(RECORDS FOR THIS EXERCISE)
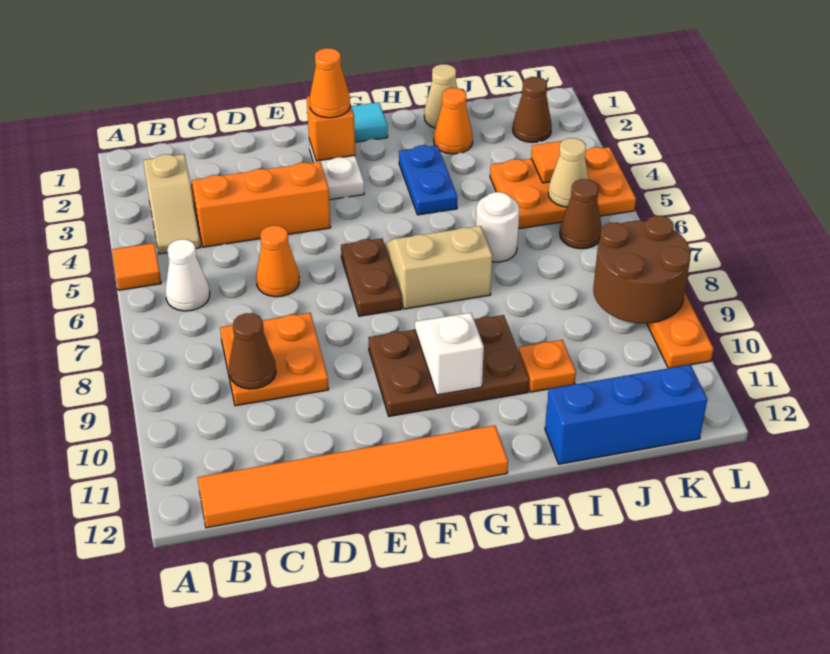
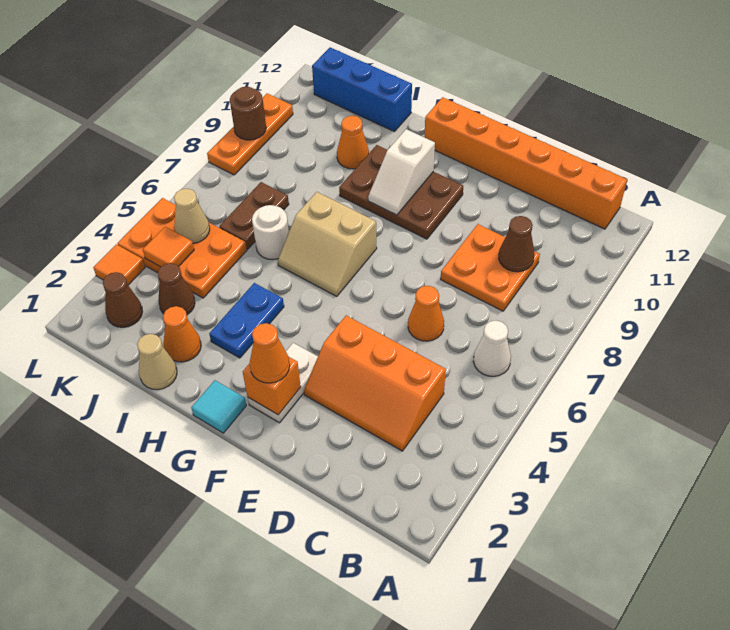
orange tile A5 level 1 -> orange tile L3 level 1
tan slope B3:B4 level 1 top 3 -> none
orange tile B12:G12 level 1 -> orange brick B12:G12 level 1
brown plate F6:F7 level 1 -> brown plate J6:J7 level 1
orange plate I10 level 1 -> orange cone I10 level 1
brown cone K6 level 1 -> brown cone J3 level 1
brown round brick K8:L9 level 2 -> brown round brick L9 level 2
(End RECORDS FOR THIS EXERCISE)
WHAT TO WORK ON -> Copy exactly the lines that run from the one containing "orange plate I10" to the last line of the listing, both included, and nothing more.

SOLUTION ->
orange plate I10 level 1 -> orange cone I10 level 1
brown cone K6 level 1 -> brown cone J3 level 1
brown round brick K8:L9 level 2 -> brown round brick L9 level 2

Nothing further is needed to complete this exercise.